» **Description of the task**: Each line that includes "black" must be copied from the records.
____________
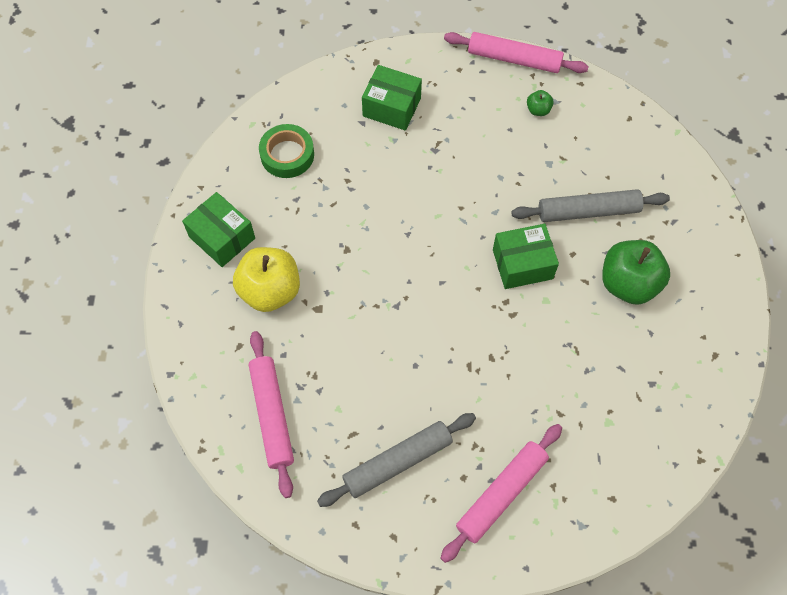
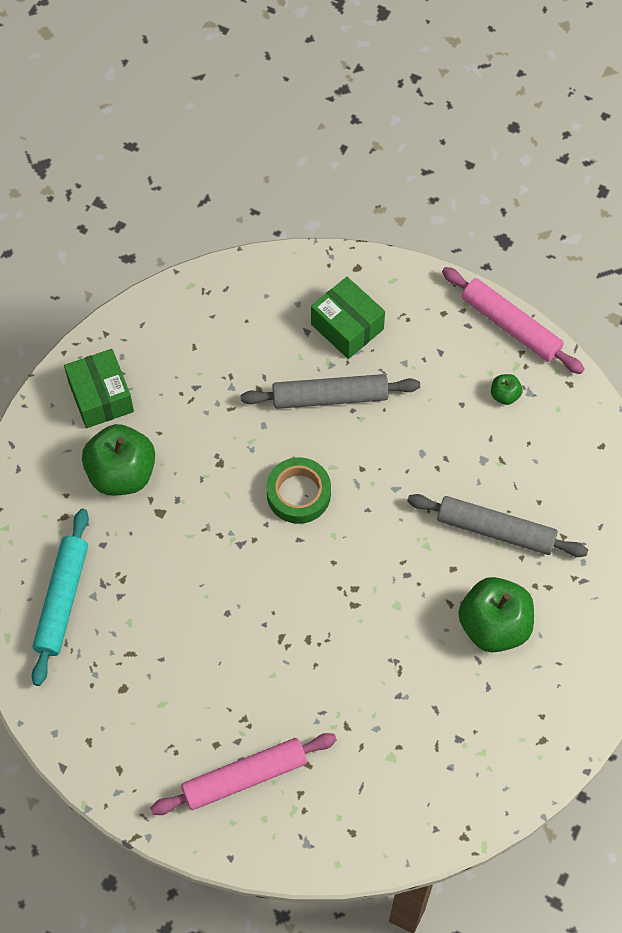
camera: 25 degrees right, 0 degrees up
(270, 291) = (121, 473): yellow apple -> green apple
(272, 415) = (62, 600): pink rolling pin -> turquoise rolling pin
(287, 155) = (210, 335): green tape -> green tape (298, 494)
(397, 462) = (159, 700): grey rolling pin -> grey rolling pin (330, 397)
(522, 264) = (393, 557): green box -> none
____________
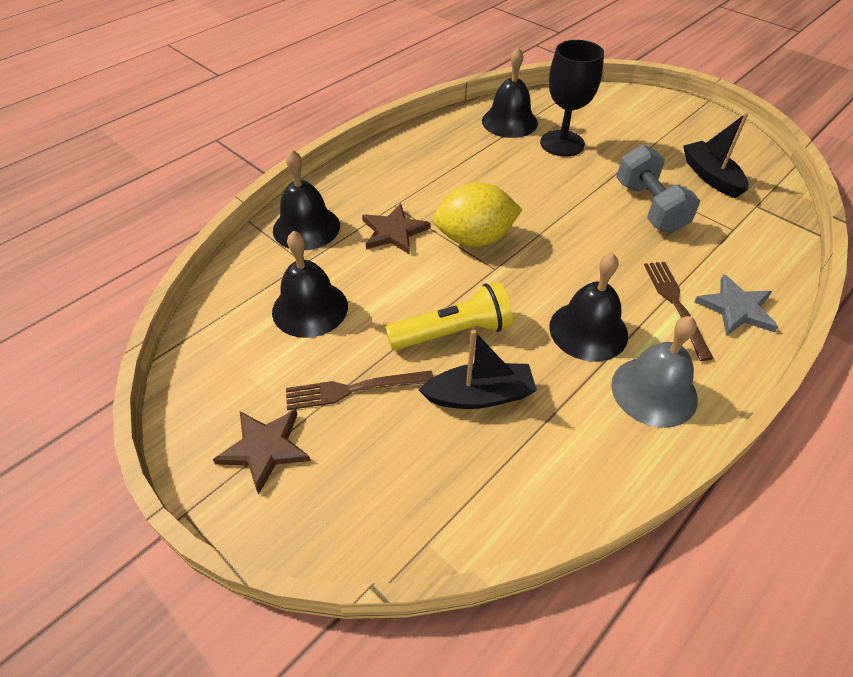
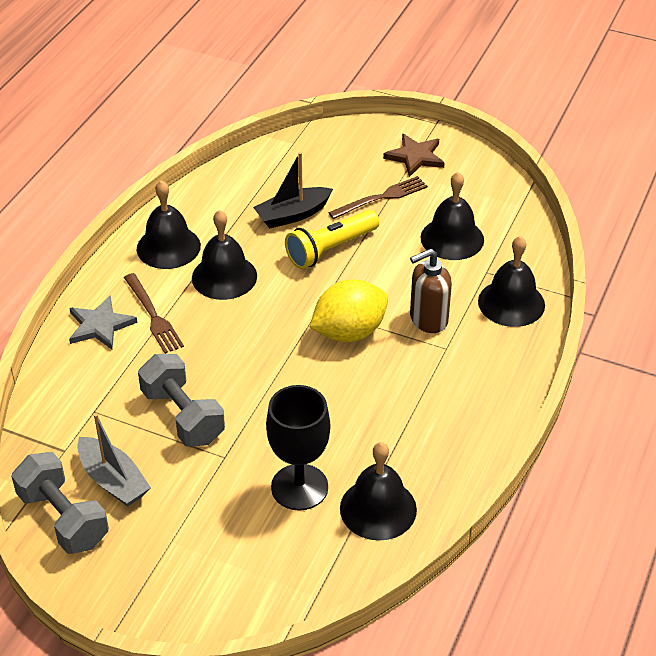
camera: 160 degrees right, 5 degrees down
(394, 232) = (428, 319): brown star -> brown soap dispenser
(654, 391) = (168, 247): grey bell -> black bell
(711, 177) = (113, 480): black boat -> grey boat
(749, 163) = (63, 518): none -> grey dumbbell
____________
» **Answer below**:
(654, 391) = (168, 247): grey bell -> black bell
(711, 177) = (113, 480): black boat -> grey boat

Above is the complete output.